_Exercise brief:_ Swap every "moved" in the material below for "shifted" and keep the rest of each line as it is. Leave the picture lines out of your answer.

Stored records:
======
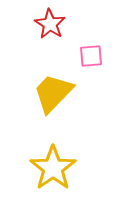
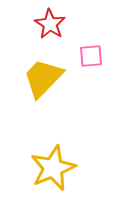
yellow trapezoid: moved 10 px left, 15 px up
yellow star: rotated 12 degrees clockwise
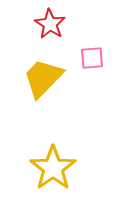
pink square: moved 1 px right, 2 px down
yellow star: rotated 12 degrees counterclockwise
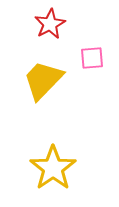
red star: rotated 12 degrees clockwise
yellow trapezoid: moved 2 px down
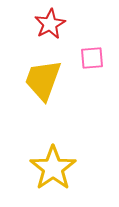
yellow trapezoid: rotated 24 degrees counterclockwise
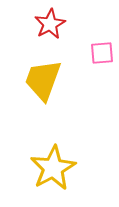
pink square: moved 10 px right, 5 px up
yellow star: rotated 6 degrees clockwise
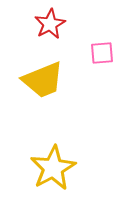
yellow trapezoid: rotated 132 degrees counterclockwise
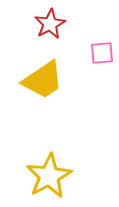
yellow trapezoid: rotated 12 degrees counterclockwise
yellow star: moved 4 px left, 8 px down
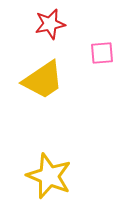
red star: rotated 16 degrees clockwise
yellow star: rotated 21 degrees counterclockwise
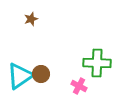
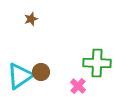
brown circle: moved 2 px up
pink cross: moved 1 px left; rotated 14 degrees clockwise
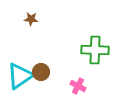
brown star: rotated 24 degrees clockwise
green cross: moved 2 px left, 13 px up
pink cross: rotated 14 degrees counterclockwise
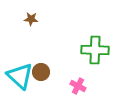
cyan triangle: rotated 44 degrees counterclockwise
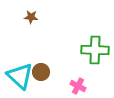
brown star: moved 2 px up
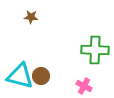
brown circle: moved 4 px down
cyan triangle: rotated 28 degrees counterclockwise
pink cross: moved 6 px right
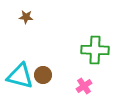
brown star: moved 5 px left
brown circle: moved 2 px right, 1 px up
pink cross: rotated 28 degrees clockwise
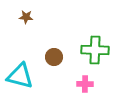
brown circle: moved 11 px right, 18 px up
pink cross: moved 1 px right, 2 px up; rotated 35 degrees clockwise
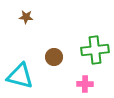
green cross: rotated 8 degrees counterclockwise
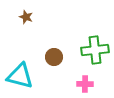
brown star: rotated 16 degrees clockwise
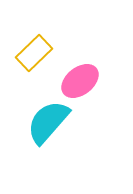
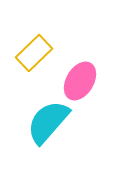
pink ellipse: rotated 21 degrees counterclockwise
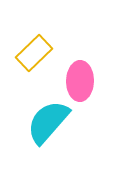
pink ellipse: rotated 30 degrees counterclockwise
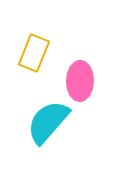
yellow rectangle: rotated 24 degrees counterclockwise
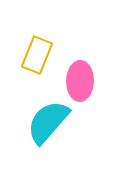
yellow rectangle: moved 3 px right, 2 px down
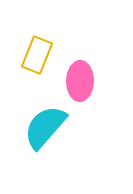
cyan semicircle: moved 3 px left, 5 px down
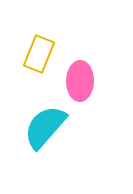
yellow rectangle: moved 2 px right, 1 px up
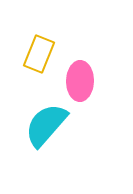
cyan semicircle: moved 1 px right, 2 px up
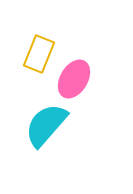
pink ellipse: moved 6 px left, 2 px up; rotated 30 degrees clockwise
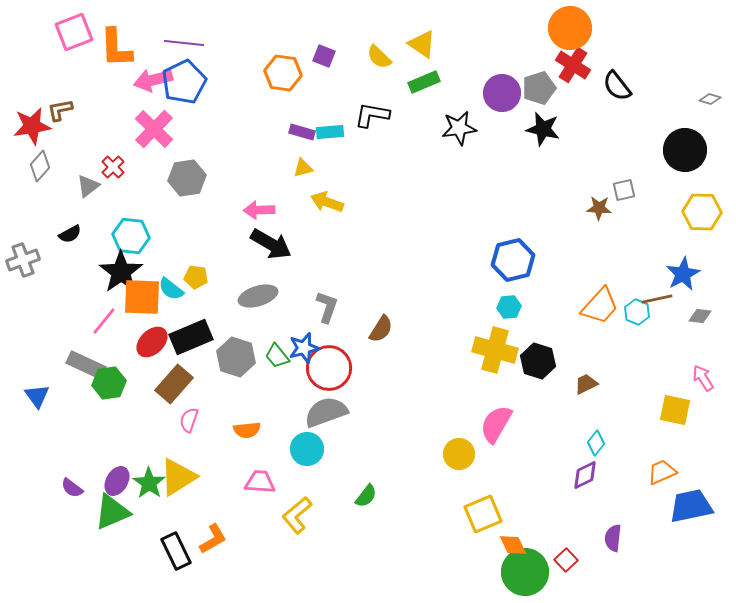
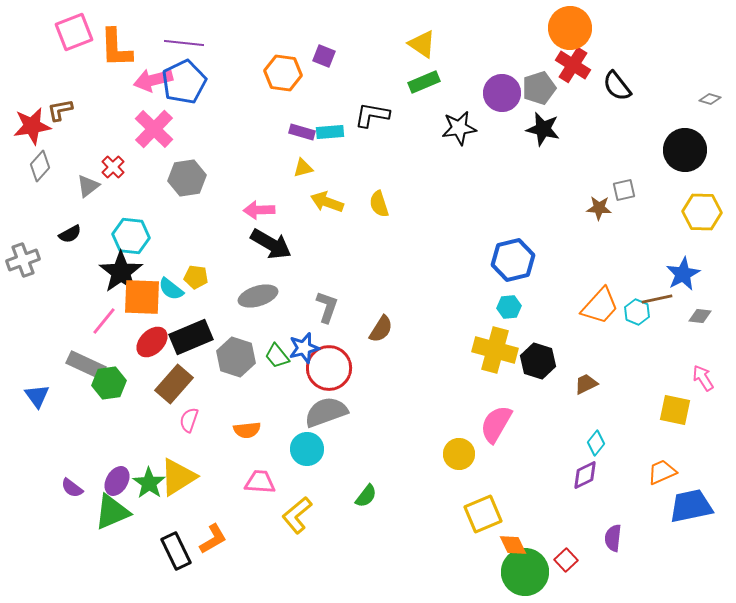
yellow semicircle at (379, 57): moved 147 px down; rotated 28 degrees clockwise
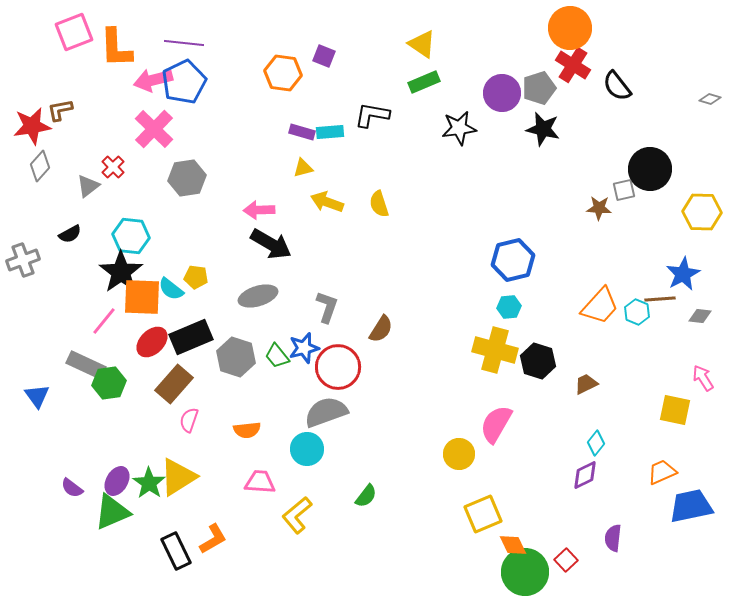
black circle at (685, 150): moved 35 px left, 19 px down
brown line at (657, 299): moved 3 px right; rotated 8 degrees clockwise
red circle at (329, 368): moved 9 px right, 1 px up
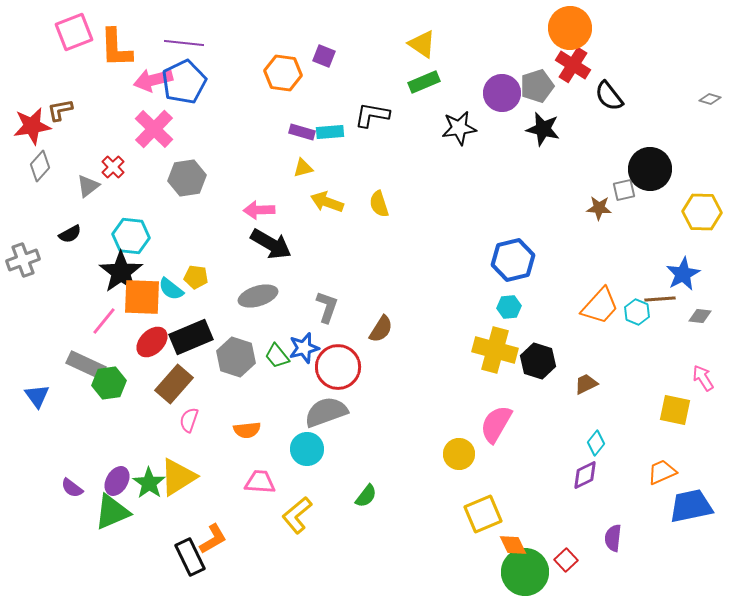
black semicircle at (617, 86): moved 8 px left, 10 px down
gray pentagon at (539, 88): moved 2 px left, 2 px up
black rectangle at (176, 551): moved 14 px right, 6 px down
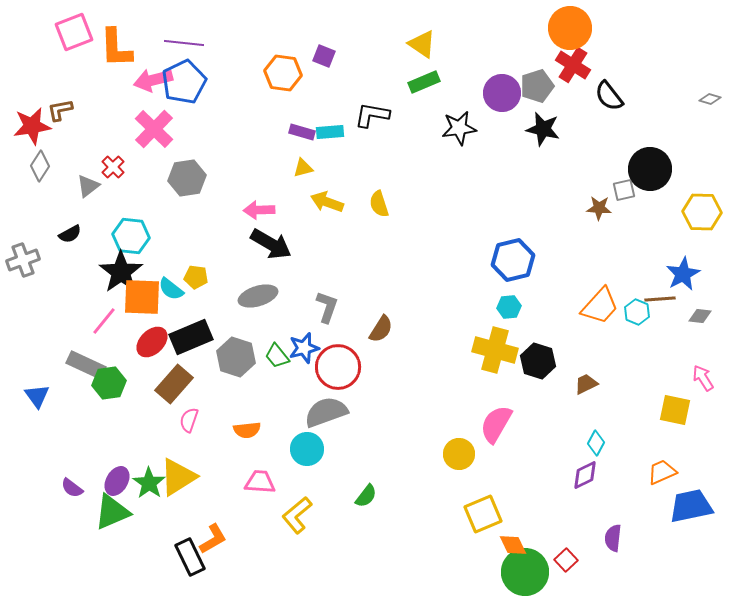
gray diamond at (40, 166): rotated 8 degrees counterclockwise
cyan diamond at (596, 443): rotated 10 degrees counterclockwise
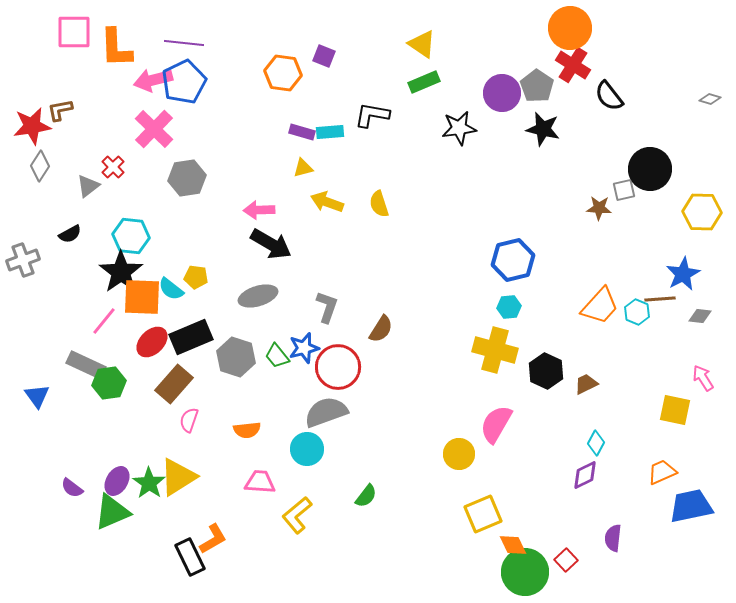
pink square at (74, 32): rotated 21 degrees clockwise
gray pentagon at (537, 86): rotated 20 degrees counterclockwise
black hexagon at (538, 361): moved 8 px right, 10 px down; rotated 8 degrees clockwise
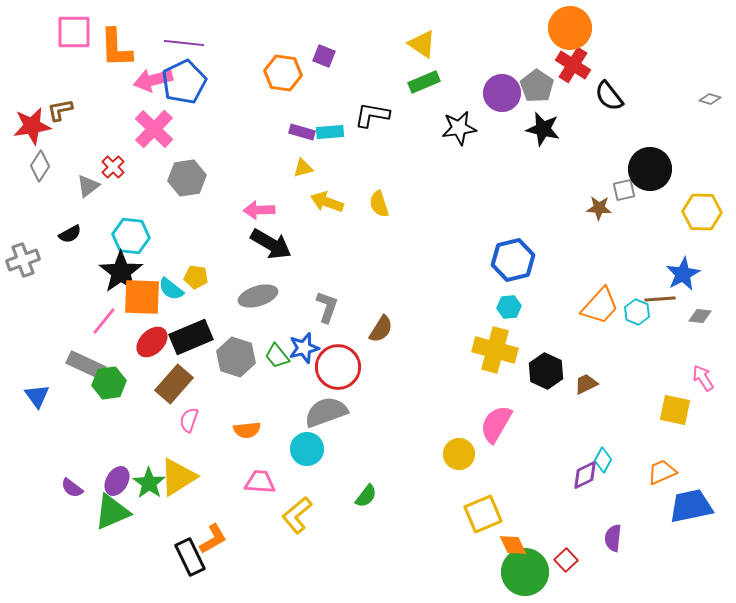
cyan diamond at (596, 443): moved 7 px right, 17 px down
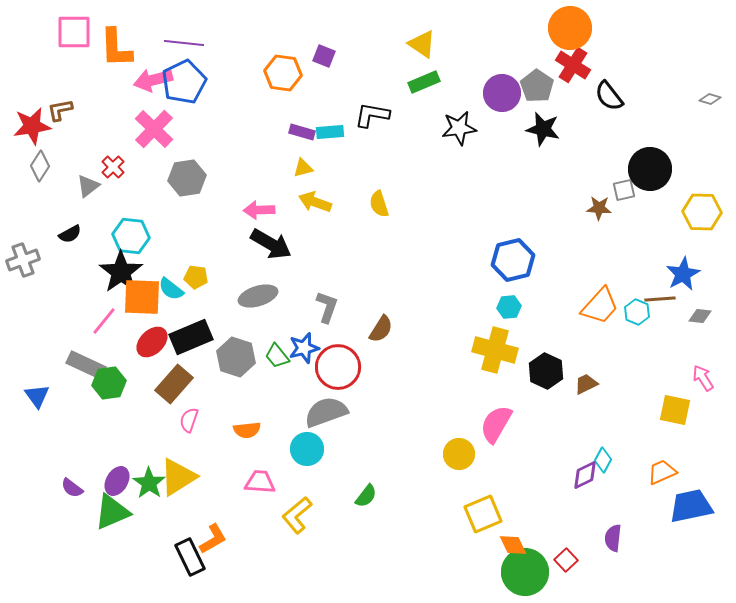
yellow arrow at (327, 202): moved 12 px left
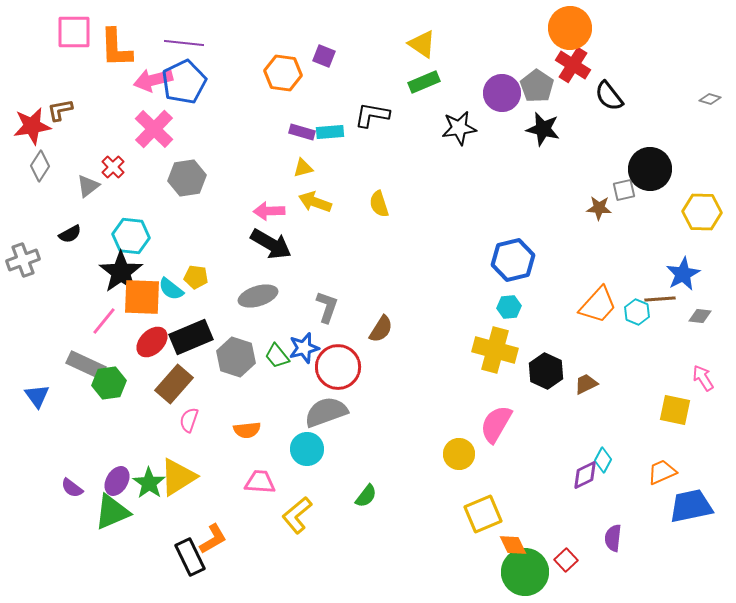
pink arrow at (259, 210): moved 10 px right, 1 px down
orange trapezoid at (600, 306): moved 2 px left, 1 px up
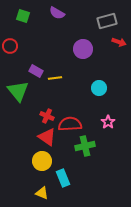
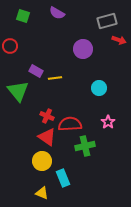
red arrow: moved 2 px up
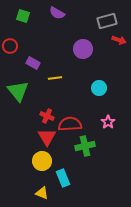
purple rectangle: moved 3 px left, 8 px up
red triangle: rotated 24 degrees clockwise
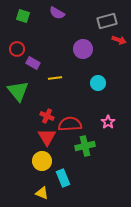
red circle: moved 7 px right, 3 px down
cyan circle: moved 1 px left, 5 px up
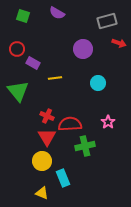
red arrow: moved 3 px down
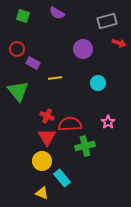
cyan rectangle: moved 1 px left; rotated 18 degrees counterclockwise
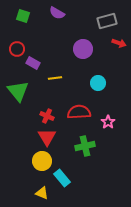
red semicircle: moved 9 px right, 12 px up
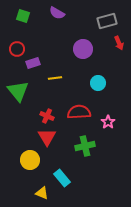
red arrow: rotated 48 degrees clockwise
purple rectangle: rotated 48 degrees counterclockwise
yellow circle: moved 12 px left, 1 px up
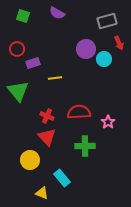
purple circle: moved 3 px right
cyan circle: moved 6 px right, 24 px up
red triangle: rotated 12 degrees counterclockwise
green cross: rotated 12 degrees clockwise
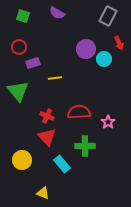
gray rectangle: moved 1 px right, 5 px up; rotated 48 degrees counterclockwise
red circle: moved 2 px right, 2 px up
yellow circle: moved 8 px left
cyan rectangle: moved 14 px up
yellow triangle: moved 1 px right
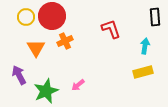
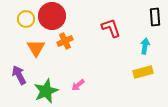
yellow circle: moved 2 px down
red L-shape: moved 1 px up
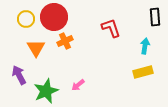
red circle: moved 2 px right, 1 px down
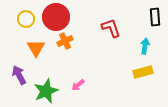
red circle: moved 2 px right
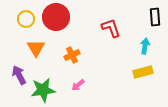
orange cross: moved 7 px right, 14 px down
green star: moved 3 px left, 1 px up; rotated 15 degrees clockwise
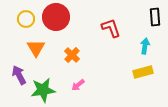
orange cross: rotated 21 degrees counterclockwise
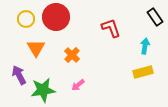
black rectangle: rotated 30 degrees counterclockwise
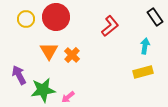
red L-shape: moved 1 px left, 2 px up; rotated 70 degrees clockwise
orange triangle: moved 13 px right, 3 px down
pink arrow: moved 10 px left, 12 px down
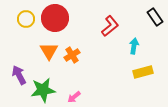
red circle: moved 1 px left, 1 px down
cyan arrow: moved 11 px left
orange cross: rotated 14 degrees clockwise
pink arrow: moved 6 px right
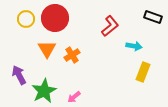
black rectangle: moved 2 px left; rotated 36 degrees counterclockwise
cyan arrow: rotated 91 degrees clockwise
orange triangle: moved 2 px left, 2 px up
yellow rectangle: rotated 54 degrees counterclockwise
green star: moved 1 px right, 1 px down; rotated 20 degrees counterclockwise
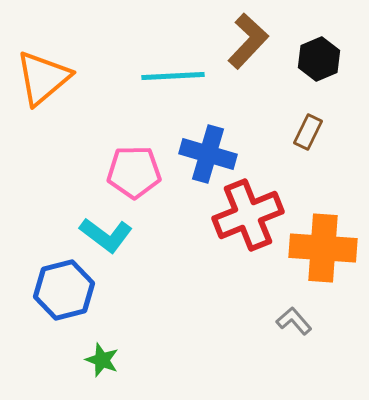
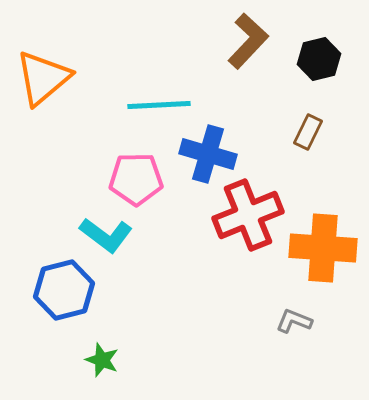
black hexagon: rotated 9 degrees clockwise
cyan line: moved 14 px left, 29 px down
pink pentagon: moved 2 px right, 7 px down
gray L-shape: rotated 27 degrees counterclockwise
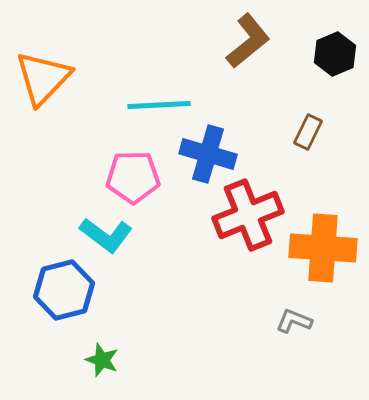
brown L-shape: rotated 8 degrees clockwise
black hexagon: moved 16 px right, 5 px up; rotated 9 degrees counterclockwise
orange triangle: rotated 6 degrees counterclockwise
pink pentagon: moved 3 px left, 2 px up
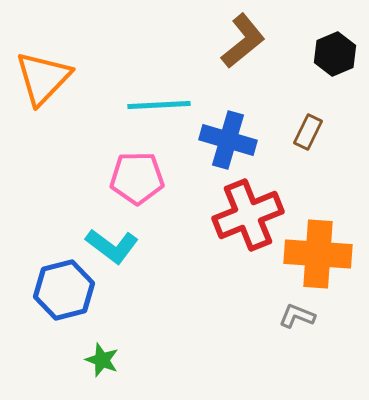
brown L-shape: moved 5 px left
blue cross: moved 20 px right, 14 px up
pink pentagon: moved 4 px right, 1 px down
cyan L-shape: moved 6 px right, 11 px down
orange cross: moved 5 px left, 6 px down
gray L-shape: moved 3 px right, 5 px up
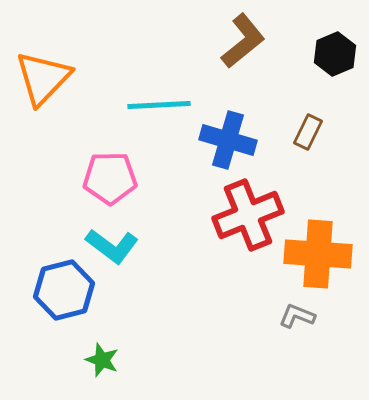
pink pentagon: moved 27 px left
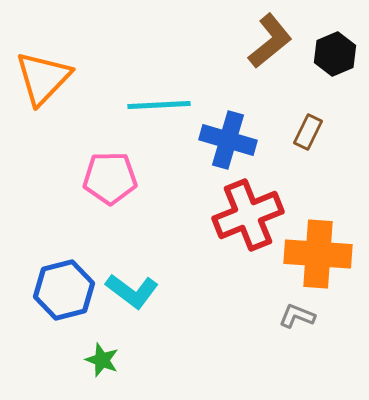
brown L-shape: moved 27 px right
cyan L-shape: moved 20 px right, 45 px down
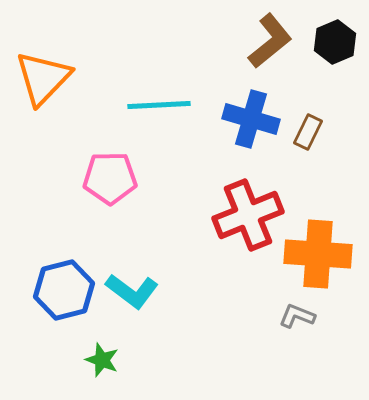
black hexagon: moved 12 px up
blue cross: moved 23 px right, 21 px up
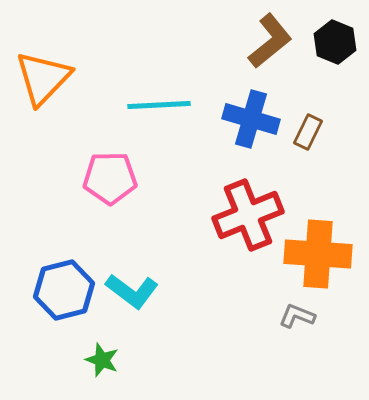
black hexagon: rotated 15 degrees counterclockwise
======
_Answer below:_
yellow trapezoid: shifted 10 px left, 15 px up
yellow star: rotated 12 degrees clockwise
pink square: shifted 1 px right, 2 px down
yellow star: rotated 12 degrees counterclockwise
red star: rotated 12 degrees clockwise
yellow trapezoid: shifted 2 px down
yellow trapezoid: rotated 24 degrees counterclockwise
pink square: shifted 10 px right, 5 px up
yellow star: rotated 6 degrees clockwise
yellow trapezoid: rotated 132 degrees counterclockwise
yellow trapezoid: rotated 12 degrees counterclockwise
yellow star: shifted 4 px left, 8 px down
red star: rotated 16 degrees clockwise
yellow star: rotated 21 degrees counterclockwise
brown circle: shifted 2 px up
pink cross: shifted 1 px left; rotated 14 degrees clockwise
brown star: rotated 24 degrees clockwise
green cross: shifted 2 px left, 13 px up
pink cross: rotated 14 degrees counterclockwise
cyan triangle: rotated 44 degrees counterclockwise
brown star: shifted 2 px up
brown circle: shifted 4 px down
cyan triangle: rotated 28 degrees counterclockwise
pink cross: shifted 6 px right
brown star: shifted 5 px left
brown circle: shifted 2 px right, 1 px up
pink cross: rotated 28 degrees clockwise
brown circle: shifted 11 px right, 18 px up
pink cross: shifted 1 px right, 2 px up; rotated 35 degrees clockwise
green cross: rotated 8 degrees counterclockwise
brown star: rotated 16 degrees clockwise
pink ellipse: rotated 21 degrees counterclockwise
pink ellipse: rotated 30 degrees counterclockwise
yellow rectangle: rotated 24 degrees counterclockwise
yellow rectangle: shifted 3 px right, 2 px down
cyan semicircle: shifted 3 px left, 5 px down
yellow rectangle: shifted 2 px right, 1 px up
cyan semicircle: shifted 1 px right, 2 px up
pink ellipse: shifted 6 px left, 2 px up; rotated 30 degrees clockwise
yellow semicircle at (379, 57): shifted 147 px down; rotated 28 degrees clockwise
black circle at (685, 150): shifted 35 px left, 19 px down
brown line at (657, 299): shifted 3 px right; rotated 8 degrees clockwise
red circle at (329, 368): shifted 9 px right, 1 px up
black semicircle at (617, 86): shifted 8 px left, 10 px down
gray pentagon at (539, 88): shifted 2 px left, 2 px up
black rectangle at (176, 551): shifted 14 px right, 6 px down
gray diamond at (40, 166): rotated 8 degrees counterclockwise
cyan diamond at (596, 443): rotated 10 degrees counterclockwise
pink square at (74, 32): rotated 21 degrees clockwise
gray pentagon at (537, 86): rotated 20 degrees counterclockwise
black hexagon at (538, 361): shifted 8 px right, 10 px down; rotated 8 degrees clockwise
cyan diamond at (596, 443): shifted 7 px right, 17 px down
yellow arrow at (327, 202): shifted 12 px left
pink arrow at (259, 210): shifted 10 px right, 1 px down
orange trapezoid at (600, 306): shifted 2 px left, 1 px up
red arrow: shifted 2 px up
purple rectangle: shifted 3 px left, 8 px up
red triangle: rotated 24 degrees clockwise
red circle: shifted 7 px right, 3 px down
cyan circle: shifted 1 px left, 5 px up
red arrow: shifted 3 px down
cyan rectangle: shifted 1 px left; rotated 18 degrees counterclockwise
red semicircle: shifted 9 px right, 12 px up
red arrow: rotated 48 degrees clockwise
purple rectangle: rotated 48 degrees counterclockwise
yellow circle: shifted 12 px left, 1 px up
purple circle: shifted 3 px right
cyan circle: shifted 6 px right, 24 px up
red triangle: rotated 12 degrees counterclockwise
green cross: rotated 12 degrees clockwise
gray rectangle: shifted 1 px right, 5 px up; rotated 48 degrees counterclockwise
red circle: shifted 2 px right, 2 px up
yellow circle: shifted 8 px left
cyan rectangle: shifted 14 px up
yellow triangle: shifted 1 px right
yellow circle: shifted 2 px down
red L-shape: shifted 1 px up
red circle: shifted 2 px right, 1 px down
red circle: shifted 2 px right
orange cross: shifted 7 px right, 14 px down
green star: shifted 3 px left, 1 px up; rotated 15 degrees clockwise
orange cross: rotated 21 degrees counterclockwise
black rectangle: rotated 30 degrees counterclockwise
red L-shape: shifted 1 px left, 2 px up; rotated 70 degrees clockwise
orange triangle: shifted 13 px right, 3 px down
pink arrow: shifted 10 px left, 12 px down
red circle: shifted 1 px left, 1 px down
cyan arrow: shifted 11 px left
orange cross: rotated 14 degrees clockwise
pink arrow: shifted 6 px right
black rectangle: shifted 2 px left; rotated 36 degrees counterclockwise
cyan arrow: rotated 91 degrees clockwise
orange triangle: shifted 2 px left, 2 px up
yellow rectangle: rotated 54 degrees counterclockwise
green star: shifted 1 px right, 1 px down; rotated 20 degrees counterclockwise
black hexagon: rotated 9 degrees clockwise
cyan line: shifted 14 px left, 29 px down
pink pentagon: shifted 2 px right, 7 px down
gray L-shape: rotated 27 degrees counterclockwise
brown L-shape: rotated 8 degrees clockwise
black hexagon: shifted 16 px right, 5 px up; rotated 9 degrees counterclockwise
orange triangle: rotated 6 degrees counterclockwise
pink pentagon: shifted 3 px left, 2 px up
brown L-shape: shifted 5 px left
blue cross: shifted 20 px right, 14 px up
pink pentagon: shifted 4 px right, 1 px down
cyan L-shape: shifted 6 px right, 11 px down
orange cross: shifted 5 px left, 6 px down
gray L-shape: shifted 3 px right, 5 px up
pink pentagon: shifted 27 px left
brown L-shape: shifted 27 px right
cyan L-shape: shifted 20 px right, 45 px down
black hexagon: shifted 12 px up
blue cross: shifted 23 px right, 21 px up
black hexagon: rotated 15 degrees counterclockwise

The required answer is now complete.